**Work to complete**
Where the string "yellow" appears in a line of the data, show that line.
━━━ Records to process ━━━
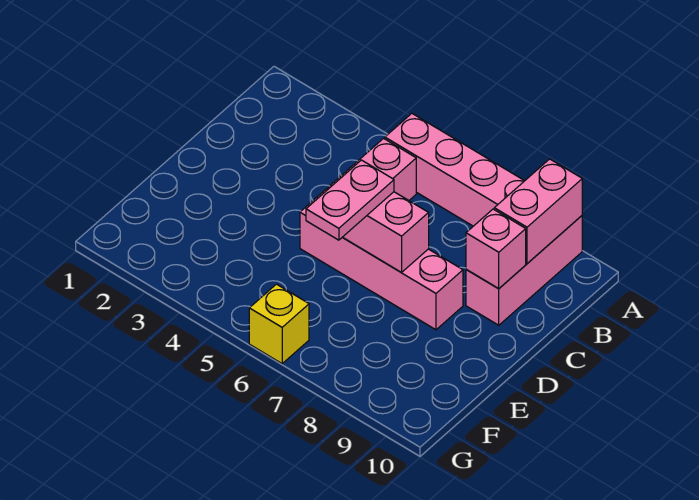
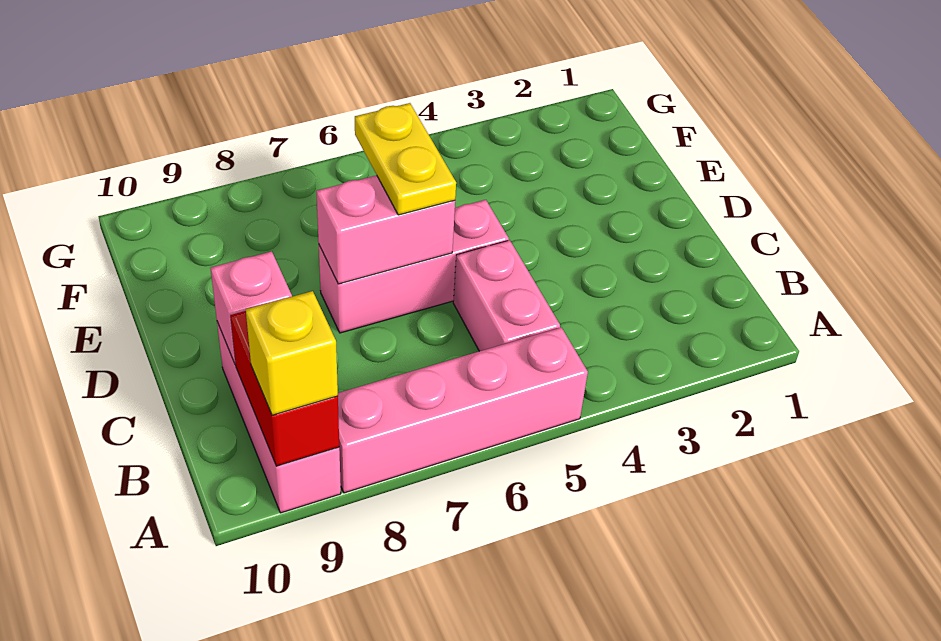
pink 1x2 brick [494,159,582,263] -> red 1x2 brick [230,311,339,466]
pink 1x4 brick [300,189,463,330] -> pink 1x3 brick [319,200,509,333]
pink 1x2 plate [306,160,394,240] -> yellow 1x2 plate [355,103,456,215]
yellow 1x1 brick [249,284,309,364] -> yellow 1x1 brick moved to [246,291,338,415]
━━━
━━━ Records to process ━━━
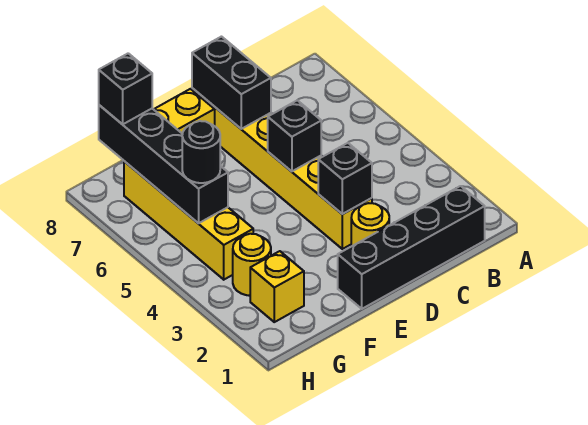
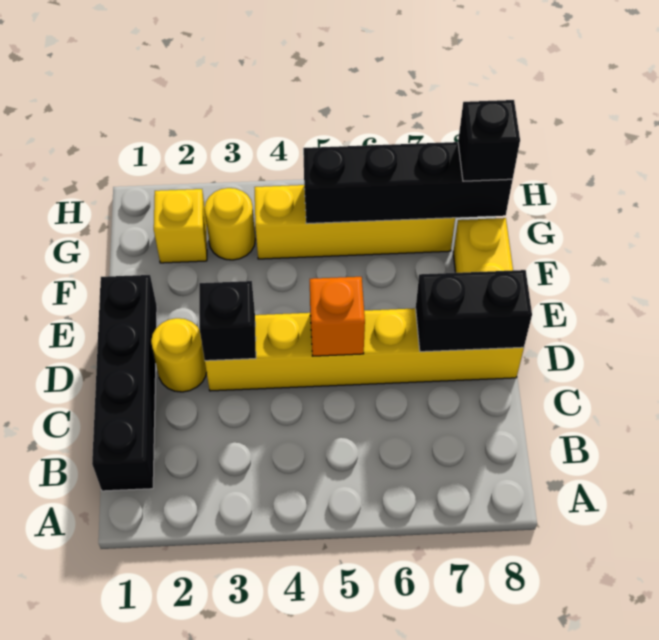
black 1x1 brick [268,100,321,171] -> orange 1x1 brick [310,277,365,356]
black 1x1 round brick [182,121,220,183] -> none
━━━
**Solved exercise**
pink 1x2 plate [306,160,394,240] -> yellow 1x2 plate [355,103,456,215]
yellow 1x1 brick [249,284,309,364] -> yellow 1x1 brick moved to [246,291,338,415]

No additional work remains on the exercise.